GOAL OF THE EXERCISE. Pictures aside, repeat all the entries below exactly as they appear.

(Image sequences with motion text)
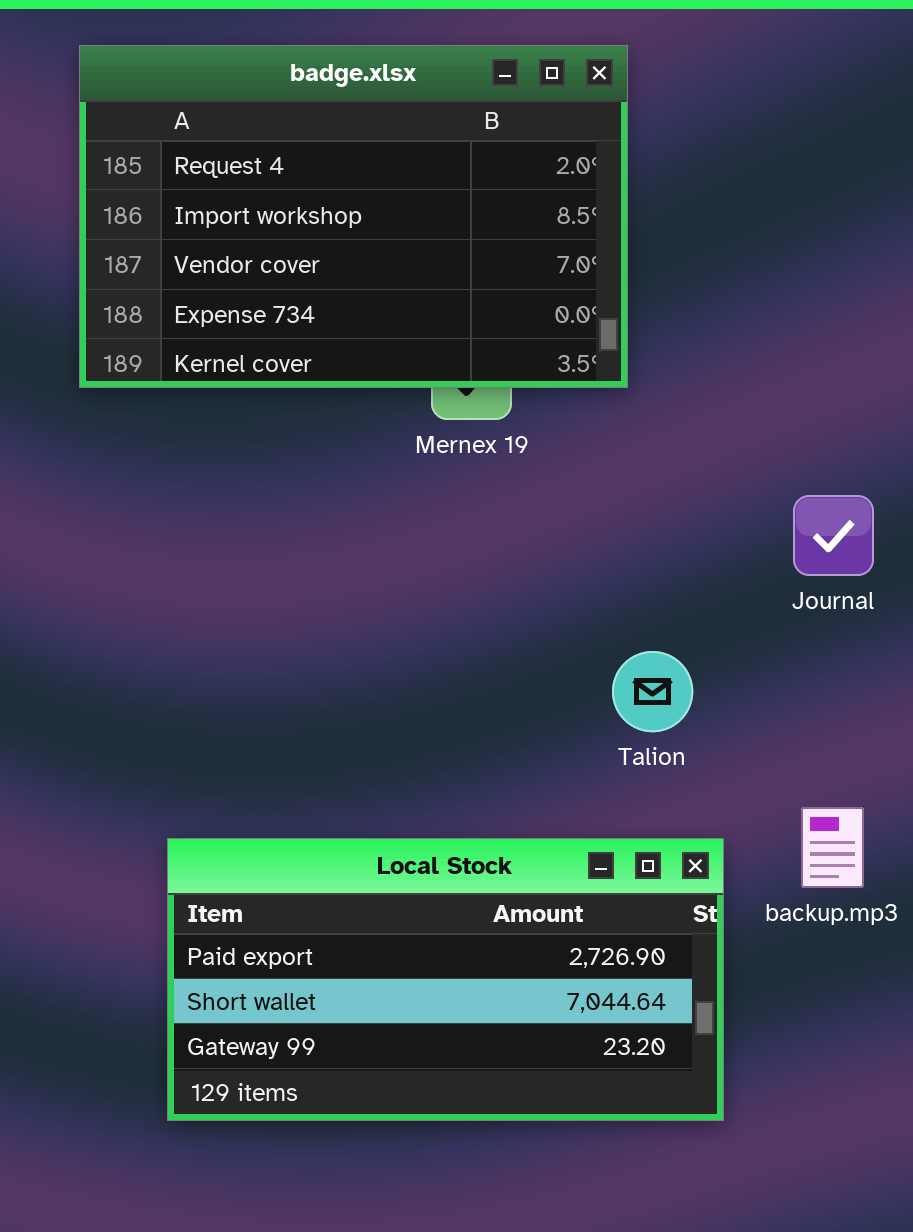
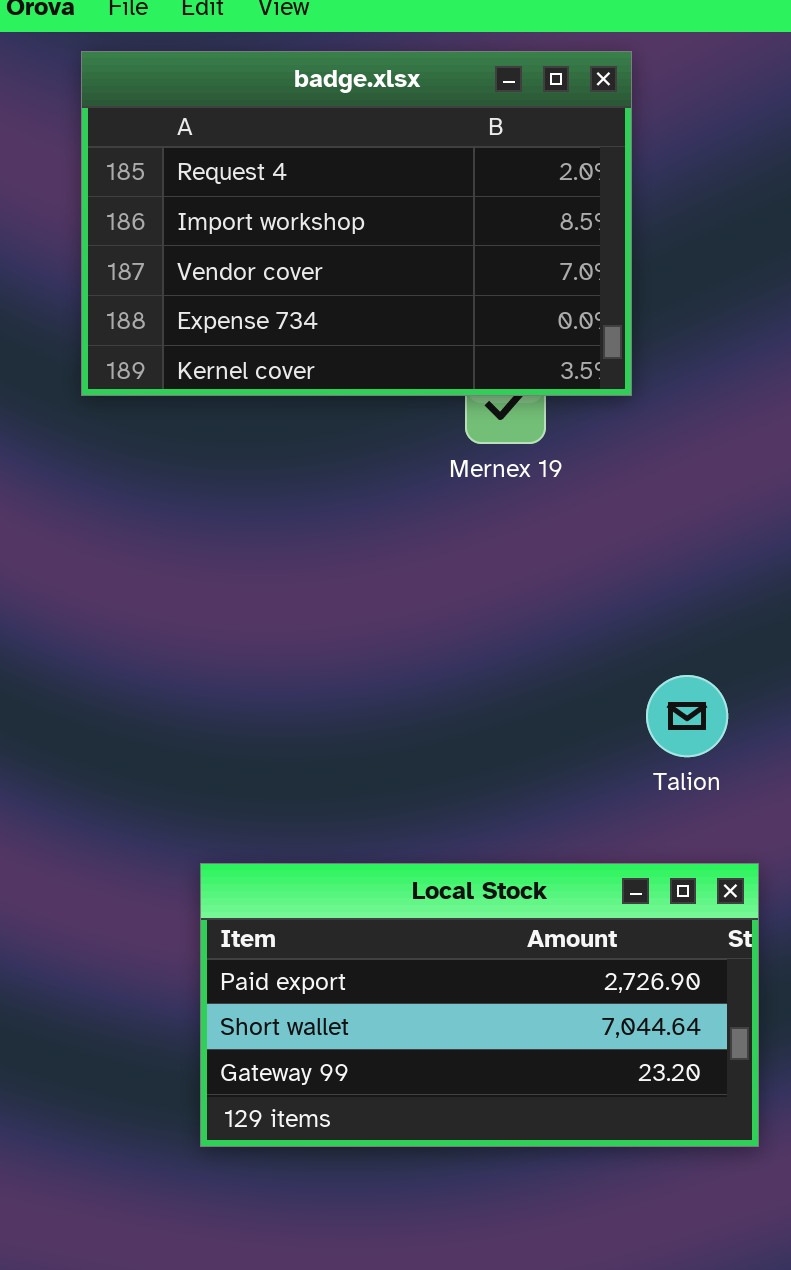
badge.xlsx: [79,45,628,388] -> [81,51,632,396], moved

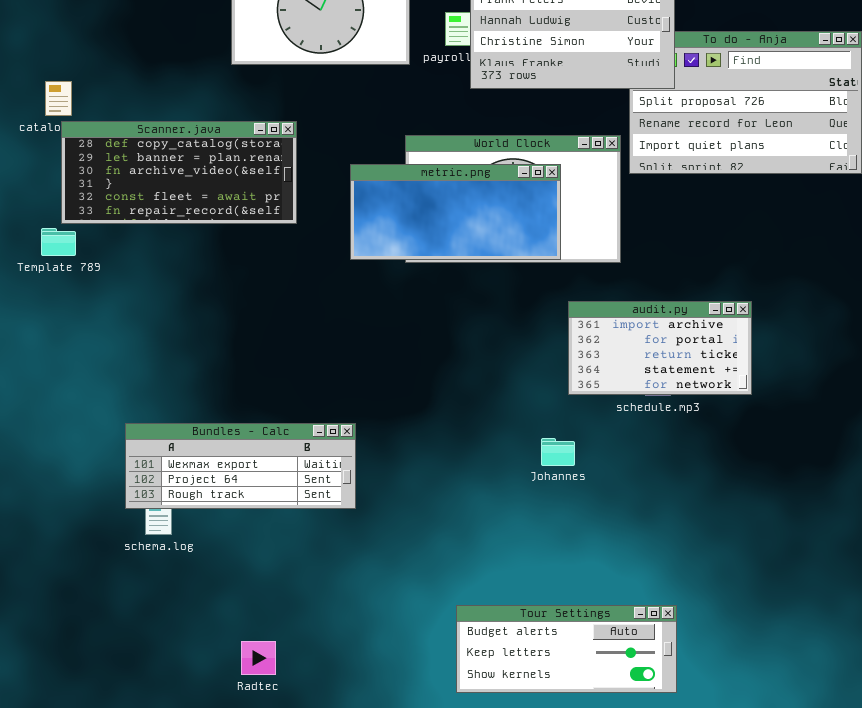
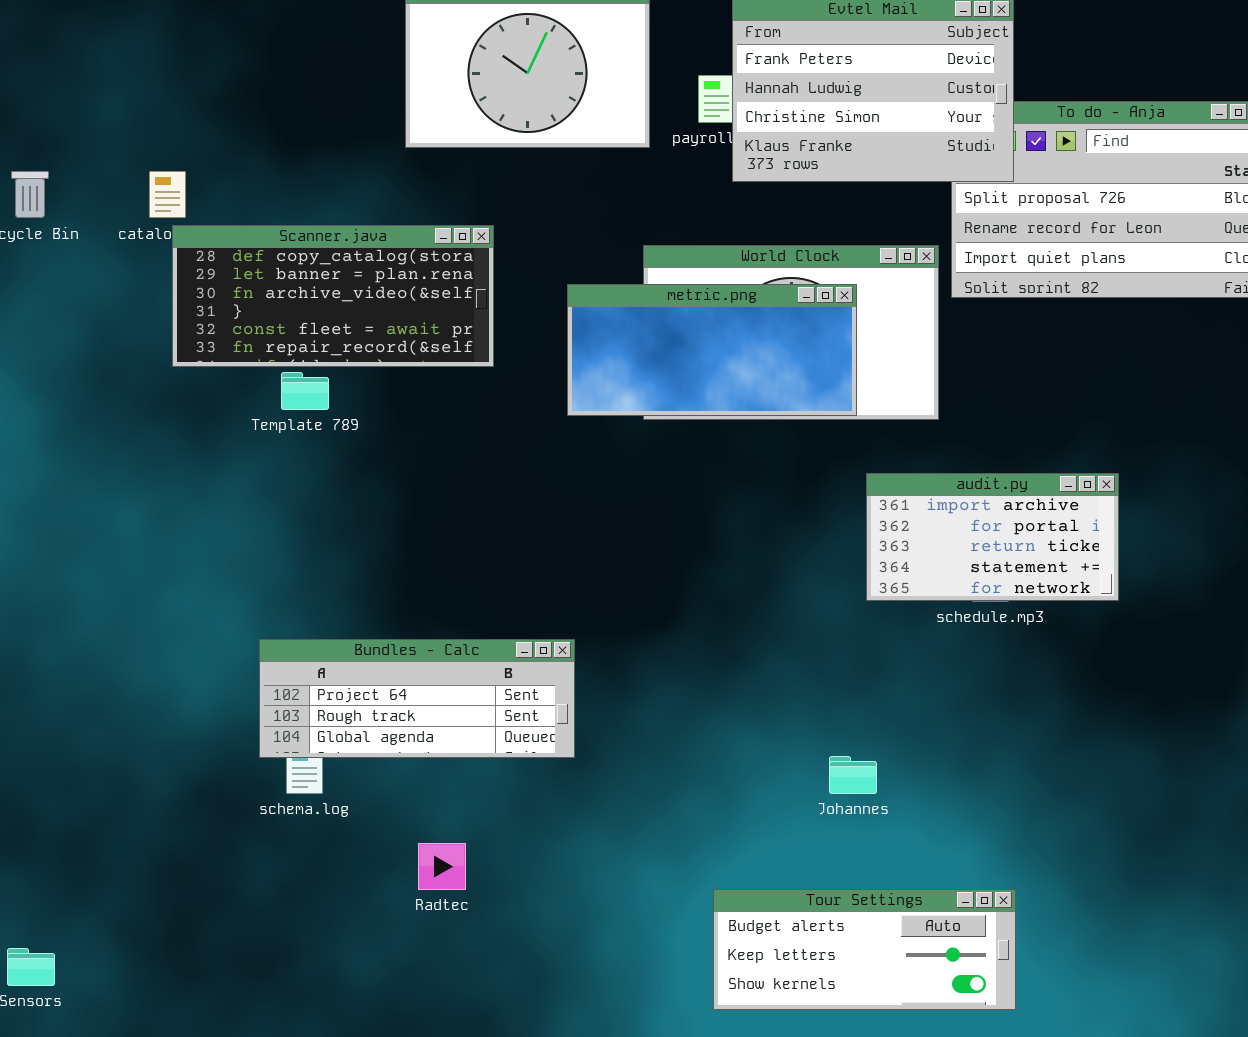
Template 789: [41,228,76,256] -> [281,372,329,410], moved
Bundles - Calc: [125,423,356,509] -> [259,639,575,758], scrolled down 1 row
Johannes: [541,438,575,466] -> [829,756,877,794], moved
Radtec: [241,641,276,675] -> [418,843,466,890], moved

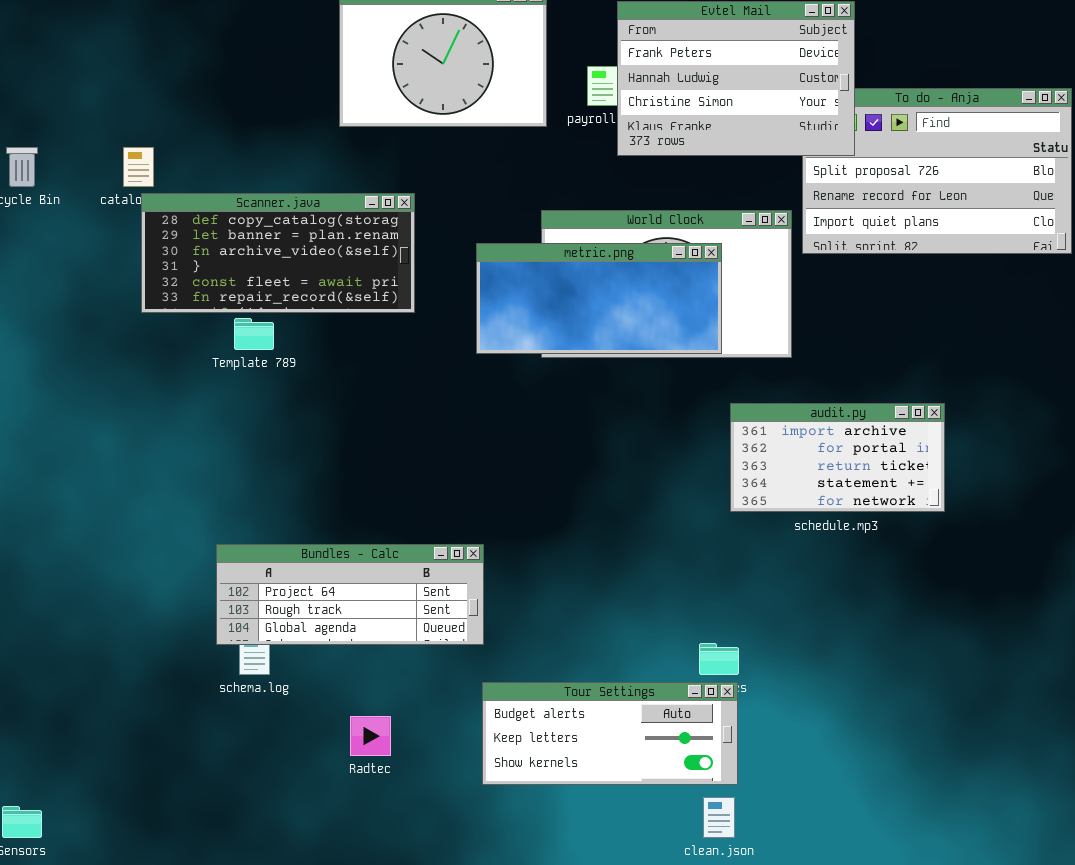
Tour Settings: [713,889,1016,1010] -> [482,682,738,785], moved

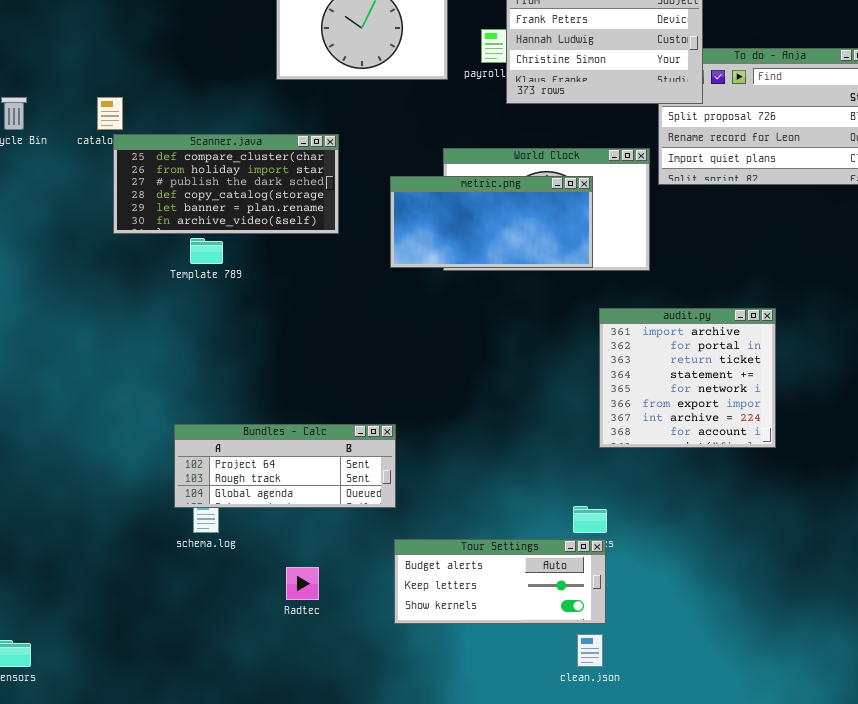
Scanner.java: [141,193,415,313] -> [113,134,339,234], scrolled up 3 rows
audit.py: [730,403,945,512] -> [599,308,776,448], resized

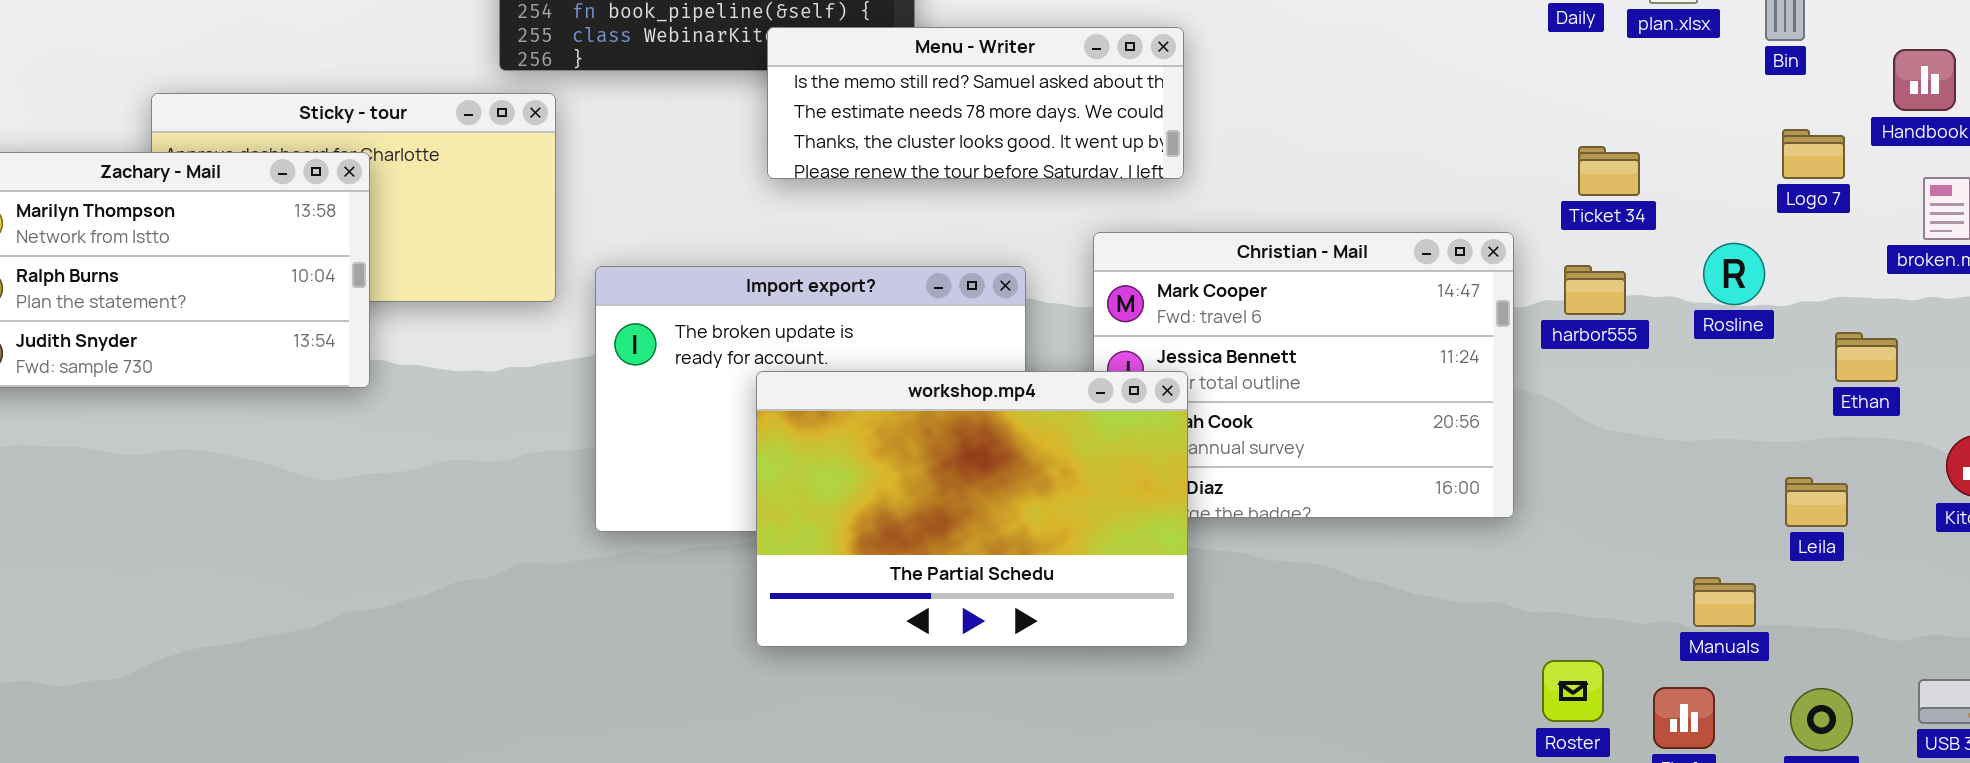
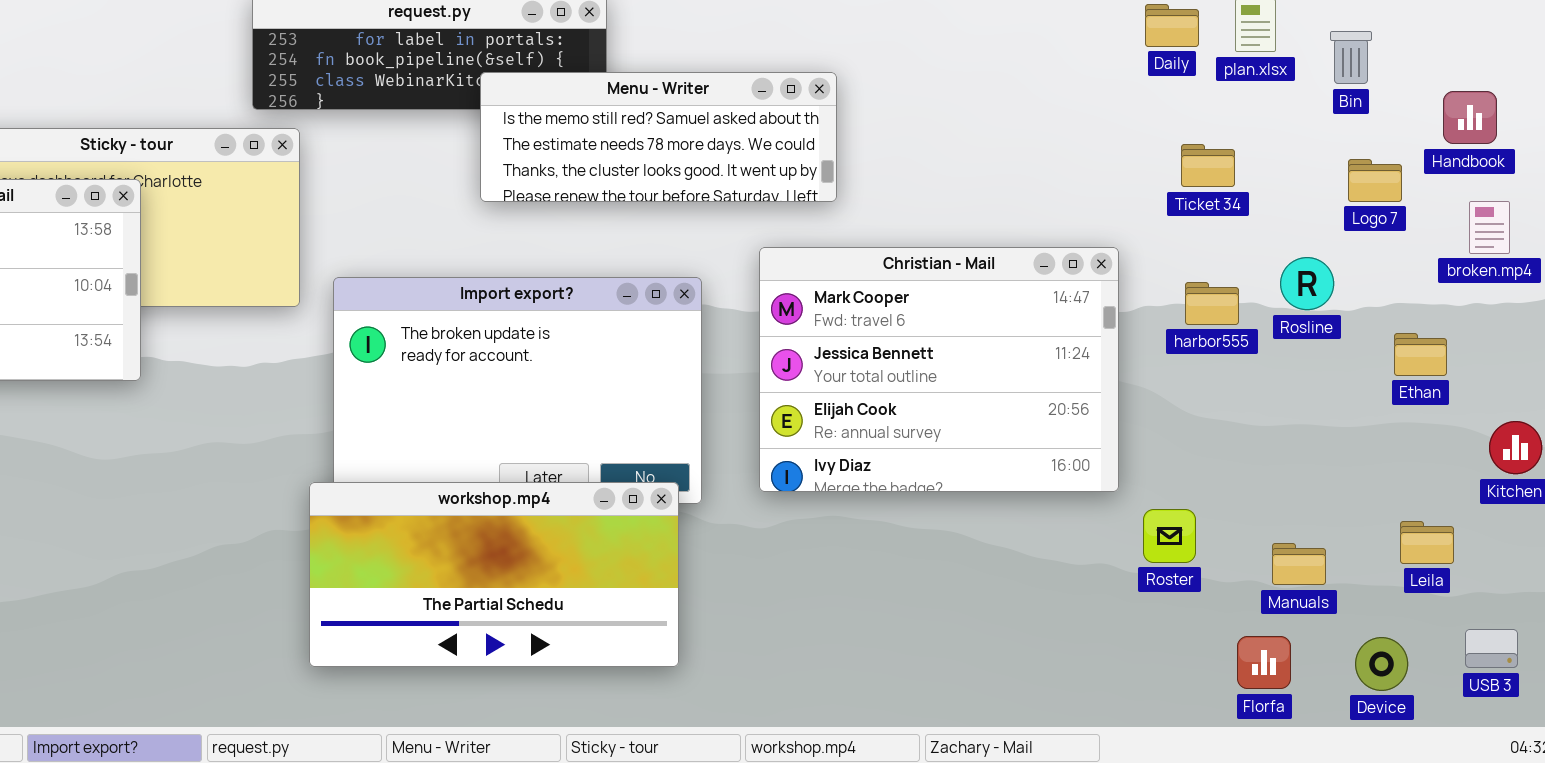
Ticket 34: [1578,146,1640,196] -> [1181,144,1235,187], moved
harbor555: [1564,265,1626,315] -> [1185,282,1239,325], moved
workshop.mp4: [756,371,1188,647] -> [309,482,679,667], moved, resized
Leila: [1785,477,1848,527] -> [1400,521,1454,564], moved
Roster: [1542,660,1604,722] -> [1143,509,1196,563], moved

OUTPUT FOR THIS EXERCISE.
badge.xlsx: [79,45,628,388] -> [81,51,632,396], moved

Template 789: [41,228,76,256] -> [281,372,329,410], moved
Bundles - Calc: [125,423,356,509] -> [259,639,575,758], scrolled down 1 row
Johannes: [541,438,575,466] -> [829,756,877,794], moved
Radtec: [241,641,276,675] -> [418,843,466,890], moved

Tour Settings: [713,889,1016,1010] -> [482,682,738,785], moved

Scanner.java: [141,193,415,313] -> [113,134,339,234], scrolled up 3 rows
audit.py: [730,403,945,512] -> [599,308,776,448], resized

Ticket 34: [1578,146,1640,196] -> [1181,144,1235,187], moved
harbor555: [1564,265,1626,315] -> [1185,282,1239,325], moved
workshop.mp4: [756,371,1188,647] -> [309,482,679,667], moved, resized
Leila: [1785,477,1848,527] -> [1400,521,1454,564], moved
Roster: [1542,660,1604,722] -> [1143,509,1196,563], moved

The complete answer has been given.